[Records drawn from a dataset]
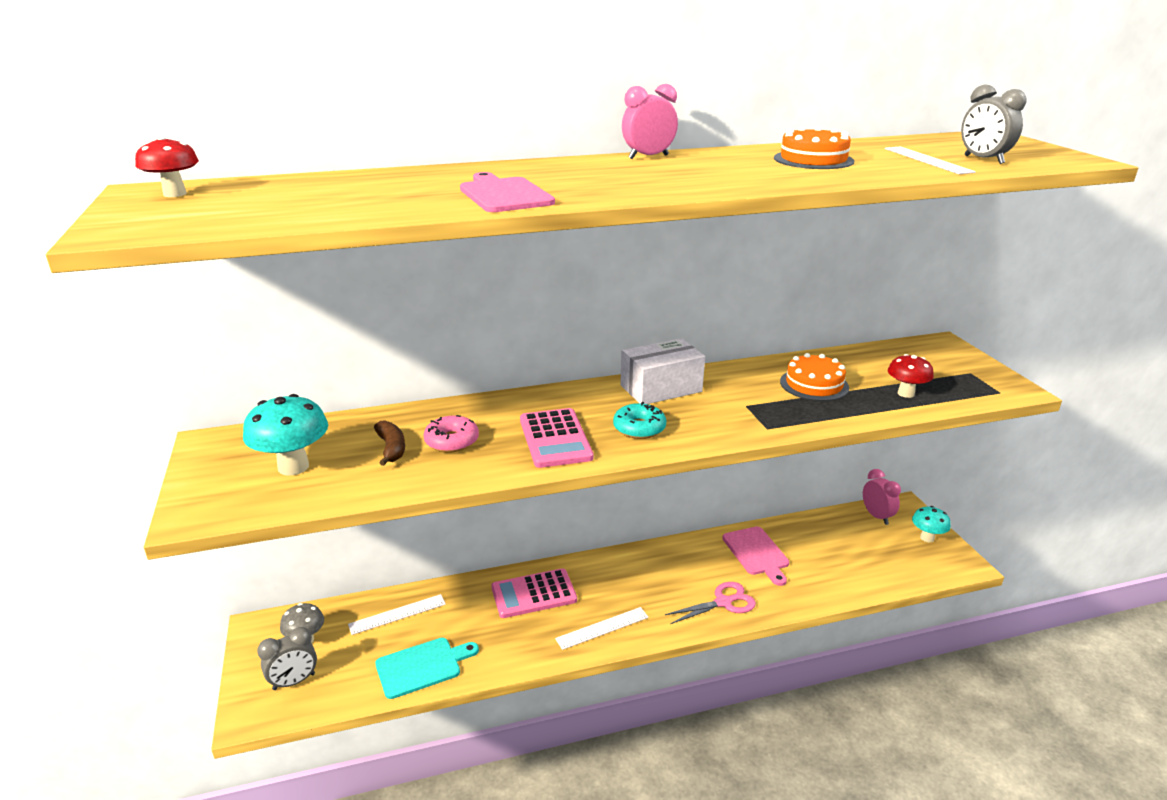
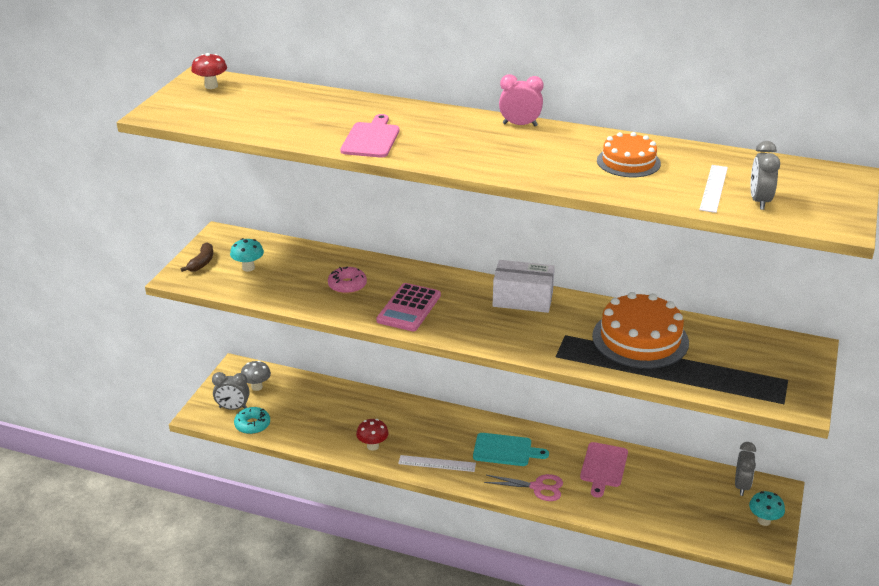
camera: 35 degrees right, 5 degrees up
turquoise mushroom [243,394,328,476] -> turquoise mushroom [230,238,264,272], size x0.63
white ruler [348,594,446,635] -> none
brown banana [374,421,405,466] -> brown banana moved to [181,242,213,272]
turquoise cutting board [375,638,479,699] -> turquoise cutting board moved to [473,433,549,466]
pink calculator [491,568,577,618] -> none
turquoise donut [613,402,666,439] -> turquoise donut moved to [234,407,270,434]
orange cake [780,353,849,401] -> orange cake [592,292,689,369], size x1.65
pink clock [863,469,901,525] -> grey clock [735,442,756,496]
red mushroom [888,354,934,398] -> red mushroom moved to [356,419,389,451]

§ **Your objective**: Wherever the string "none" appears in the data above, report the whole line.

§ **Response for this exercise**:
white ruler [348,594,446,635] -> none
pink calculator [491,568,577,618] -> none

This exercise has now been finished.